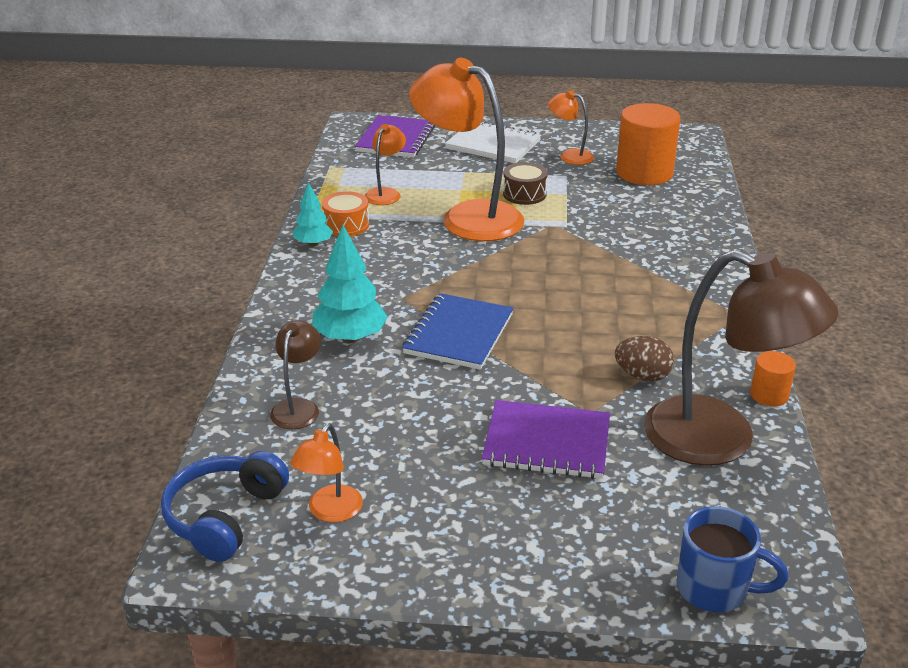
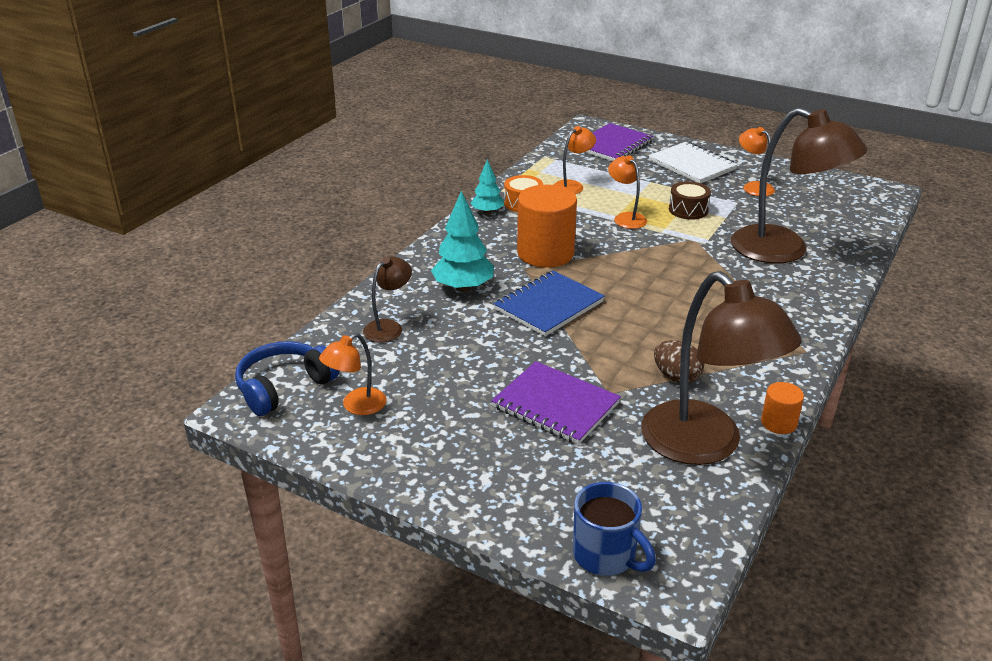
camera: 25 degrees right, 0 degrees up
(468, 217) = (626, 218): orange lamp -> orange lamp, size x0.46
(644, 173) = (811, 214): orange cylinder -> orange cylinder (545, 253)
(646, 216) = (784, 250): none -> brown lamp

▶ [WHAT THE TASK REQUIRES] Search the material for the word "lamp" and copy each line where it occurs.

▶ [RESULT OF THE EXERCISE]
(468, 217) = (626, 218): orange lamp -> orange lamp, size x0.46
(646, 216) = (784, 250): none -> brown lamp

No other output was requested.